— SOURCE DATA —
- - - -

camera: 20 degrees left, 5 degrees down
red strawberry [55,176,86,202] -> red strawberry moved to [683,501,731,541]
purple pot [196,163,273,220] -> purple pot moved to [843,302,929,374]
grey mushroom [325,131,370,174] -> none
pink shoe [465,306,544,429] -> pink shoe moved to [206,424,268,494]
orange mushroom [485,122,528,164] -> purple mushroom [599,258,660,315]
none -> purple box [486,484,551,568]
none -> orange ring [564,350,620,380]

- - - -

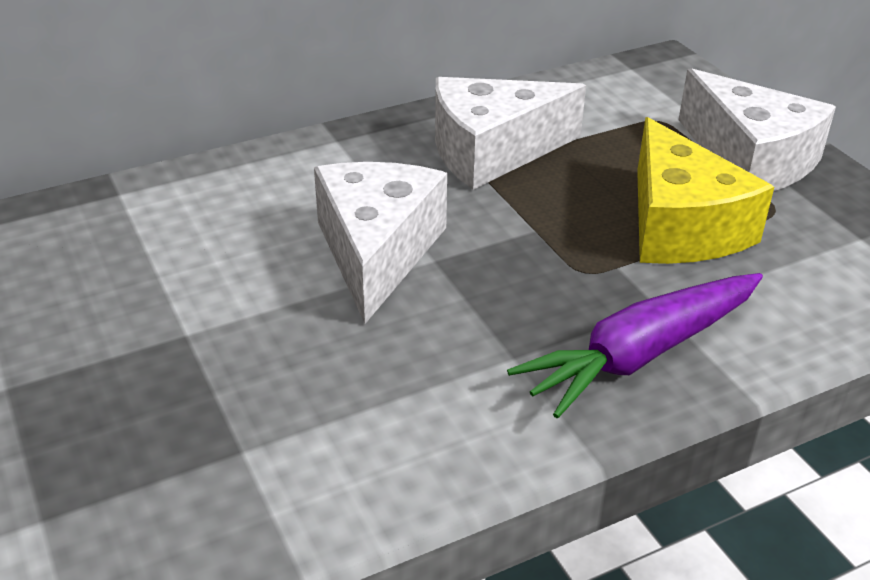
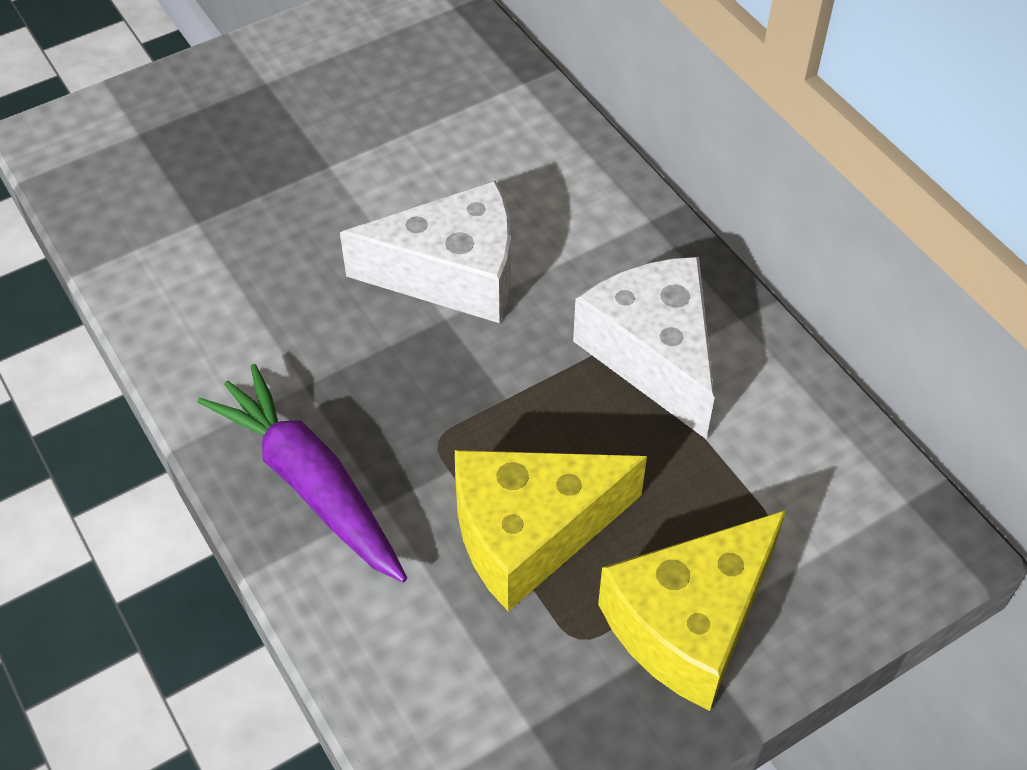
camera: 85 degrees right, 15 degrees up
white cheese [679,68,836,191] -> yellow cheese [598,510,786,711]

- - - -

Copy out only the lines of the records above from the one with "camera: 85 degrees right, 15 degrees up" through the one with "white cheese [679,68,836,191]", exactly as they stand, both included.

camera: 85 degrees right, 15 degrees up
white cheese [679,68,836,191] -> yellow cheese [598,510,786,711]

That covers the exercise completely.